### Directions
Reproduce the material below line for line without altering any wording. Leave out the pictures.

### Supplied information
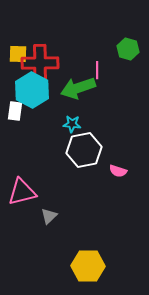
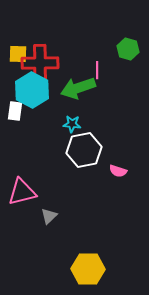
yellow hexagon: moved 3 px down
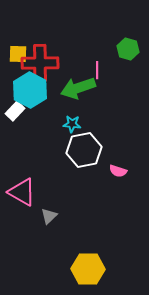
cyan hexagon: moved 2 px left
white rectangle: rotated 36 degrees clockwise
pink triangle: rotated 44 degrees clockwise
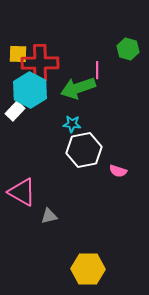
gray triangle: rotated 30 degrees clockwise
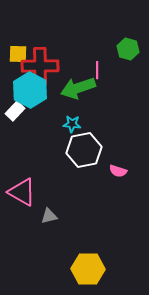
red cross: moved 3 px down
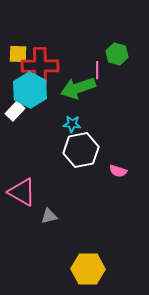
green hexagon: moved 11 px left, 5 px down
white hexagon: moved 3 px left
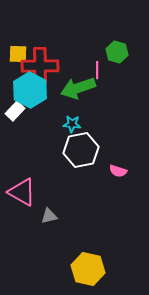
green hexagon: moved 2 px up
yellow hexagon: rotated 12 degrees clockwise
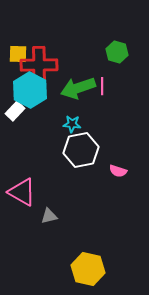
red cross: moved 1 px left, 1 px up
pink line: moved 5 px right, 16 px down
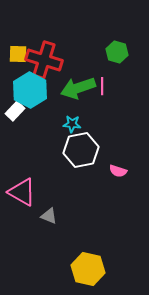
red cross: moved 5 px right, 5 px up; rotated 18 degrees clockwise
gray triangle: rotated 36 degrees clockwise
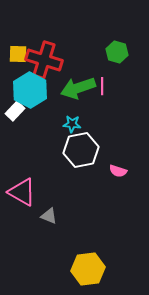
yellow hexagon: rotated 20 degrees counterclockwise
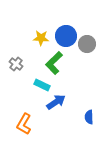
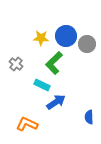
orange L-shape: moved 3 px right; rotated 85 degrees clockwise
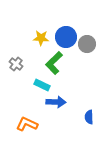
blue circle: moved 1 px down
blue arrow: rotated 36 degrees clockwise
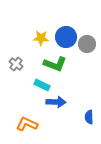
green L-shape: moved 1 px right, 1 px down; rotated 115 degrees counterclockwise
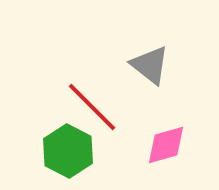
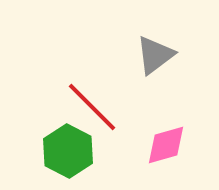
gray triangle: moved 5 px right, 10 px up; rotated 45 degrees clockwise
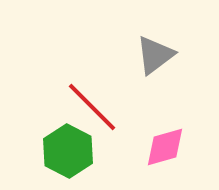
pink diamond: moved 1 px left, 2 px down
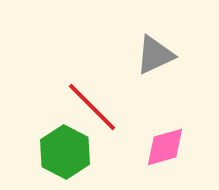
gray triangle: rotated 12 degrees clockwise
green hexagon: moved 3 px left, 1 px down
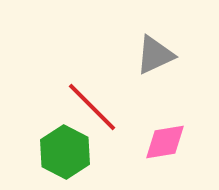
pink diamond: moved 5 px up; rotated 6 degrees clockwise
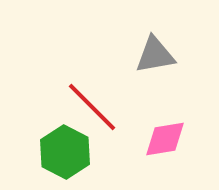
gray triangle: rotated 15 degrees clockwise
pink diamond: moved 3 px up
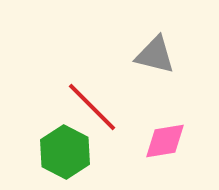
gray triangle: rotated 24 degrees clockwise
pink diamond: moved 2 px down
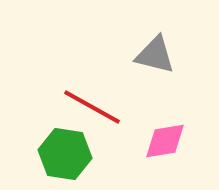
red line: rotated 16 degrees counterclockwise
green hexagon: moved 2 px down; rotated 18 degrees counterclockwise
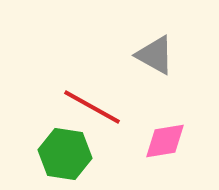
gray triangle: rotated 15 degrees clockwise
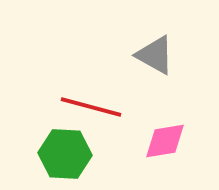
red line: moved 1 px left; rotated 14 degrees counterclockwise
green hexagon: rotated 6 degrees counterclockwise
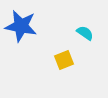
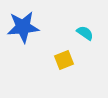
blue star: moved 2 px right, 1 px down; rotated 16 degrees counterclockwise
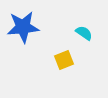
cyan semicircle: moved 1 px left
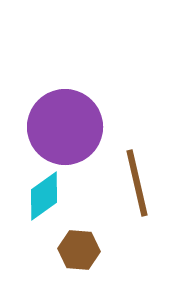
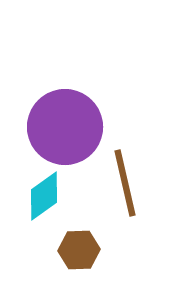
brown line: moved 12 px left
brown hexagon: rotated 6 degrees counterclockwise
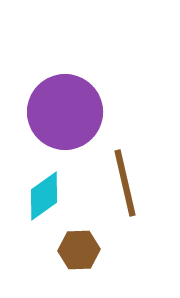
purple circle: moved 15 px up
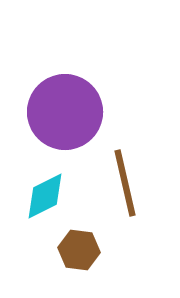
cyan diamond: moved 1 px right; rotated 9 degrees clockwise
brown hexagon: rotated 9 degrees clockwise
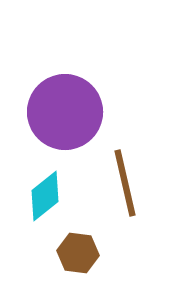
cyan diamond: rotated 12 degrees counterclockwise
brown hexagon: moved 1 px left, 3 px down
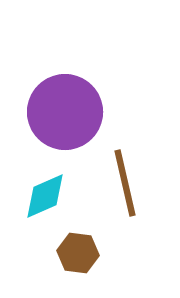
cyan diamond: rotated 15 degrees clockwise
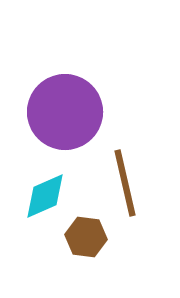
brown hexagon: moved 8 px right, 16 px up
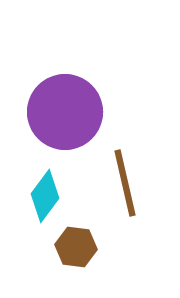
cyan diamond: rotated 30 degrees counterclockwise
brown hexagon: moved 10 px left, 10 px down
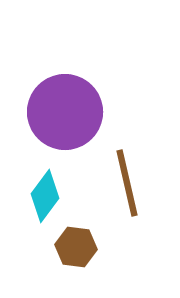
brown line: moved 2 px right
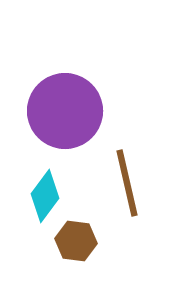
purple circle: moved 1 px up
brown hexagon: moved 6 px up
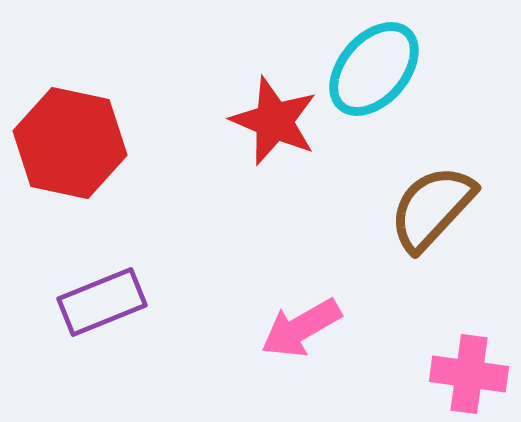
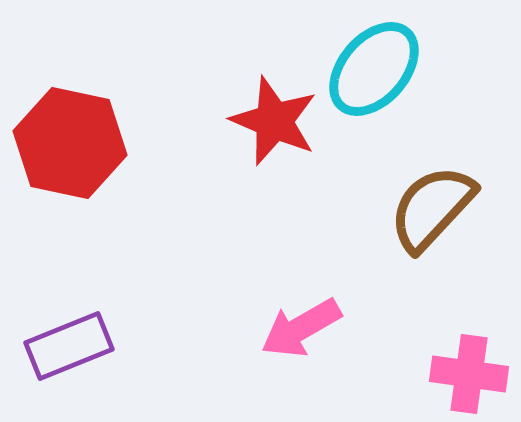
purple rectangle: moved 33 px left, 44 px down
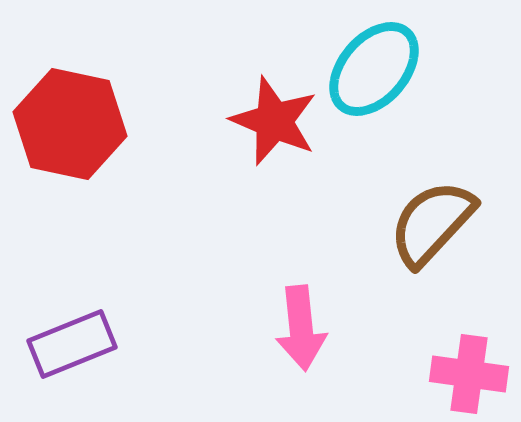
red hexagon: moved 19 px up
brown semicircle: moved 15 px down
pink arrow: rotated 66 degrees counterclockwise
purple rectangle: moved 3 px right, 2 px up
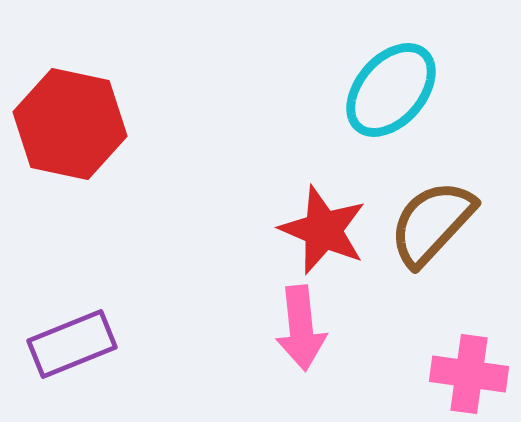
cyan ellipse: moved 17 px right, 21 px down
red star: moved 49 px right, 109 px down
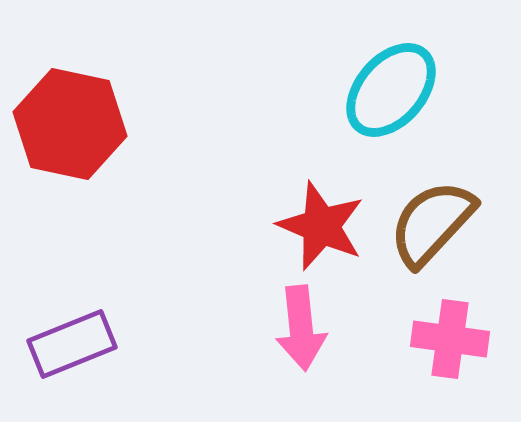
red star: moved 2 px left, 4 px up
pink cross: moved 19 px left, 35 px up
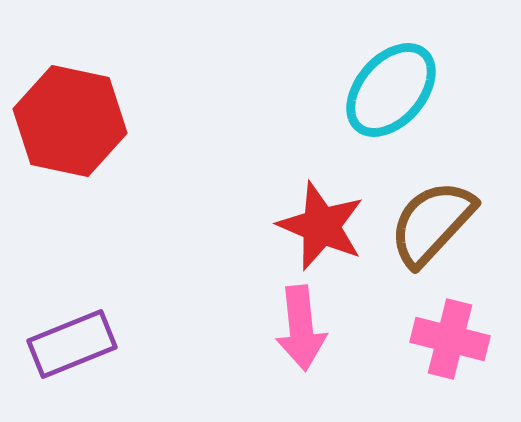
red hexagon: moved 3 px up
pink cross: rotated 6 degrees clockwise
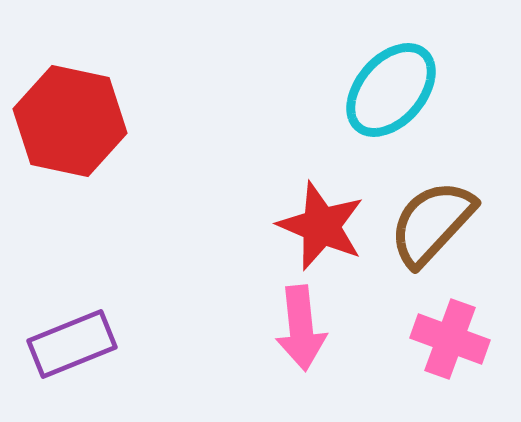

### Result
yellow hexagon: moved 3 px down
cyan hexagon: moved 2 px left
white rectangle: rotated 36 degrees clockwise
pink triangle: rotated 44 degrees clockwise
gray triangle: rotated 30 degrees clockwise
red cross: moved 3 px down
green hexagon: moved 11 px left, 5 px down
white hexagon: moved 3 px left
green hexagon: moved 2 px up
yellow hexagon: rotated 12 degrees clockwise
red cross: moved 1 px left, 1 px up
pink line: moved 5 px right, 16 px down
red cross: moved 5 px right, 5 px up; rotated 18 degrees clockwise
gray triangle: rotated 36 degrees clockwise
yellow hexagon: rotated 20 degrees counterclockwise
orange L-shape: moved 3 px right; rotated 85 degrees clockwise
blue circle: moved 1 px down
blue arrow: rotated 36 degrees clockwise
green L-shape: moved 1 px right, 1 px down; rotated 115 degrees counterclockwise
gray triangle: moved 5 px right, 10 px up; rotated 45 degrees clockwise
pink diamond: moved 1 px left, 2 px down
gray triangle: rotated 12 degrees clockwise
green hexagon: moved 3 px left, 1 px down
pink diamond: moved 5 px up; rotated 6 degrees clockwise
gray triangle: rotated 15 degrees clockwise
pink diamond: moved 3 px up
gray triangle: rotated 24 degrees clockwise
pink diamond: moved 2 px down
red line: rotated 16 degrees counterclockwise
green hexagon: moved 2 px down; rotated 18 degrees counterclockwise
gray triangle: rotated 15 degrees clockwise
red line: moved 1 px left; rotated 14 degrees counterclockwise
green hexagon: rotated 6 degrees counterclockwise
blue star: moved 2 px right, 1 px down; rotated 16 degrees counterclockwise
cyan semicircle: moved 1 px left
brown line: moved 12 px left
brown hexagon: rotated 6 degrees counterclockwise
purple circle: moved 15 px up
cyan diamond: moved 1 px right; rotated 9 degrees clockwise
brown hexagon: rotated 9 degrees clockwise
cyan diamond: rotated 12 degrees counterclockwise
brown hexagon: moved 1 px left, 3 px down
cyan diamond: rotated 15 degrees clockwise
brown hexagon: moved 8 px right, 16 px up
cyan diamond: rotated 30 degrees counterclockwise
brown hexagon: moved 10 px left, 10 px down
brown line: moved 2 px right
purple circle: moved 1 px up
brown hexagon: moved 6 px up
purple rectangle: moved 33 px left, 44 px down
red hexagon: moved 19 px up
brown semicircle: moved 15 px down
pink arrow: rotated 66 degrees counterclockwise
purple rectangle: moved 3 px right, 2 px up
cyan ellipse: moved 17 px right, 21 px down
red star: moved 49 px right, 109 px down
red star: moved 2 px left, 4 px up
pink cross: moved 19 px left, 35 px up
red hexagon: moved 3 px up
pink cross: rotated 6 degrees clockwise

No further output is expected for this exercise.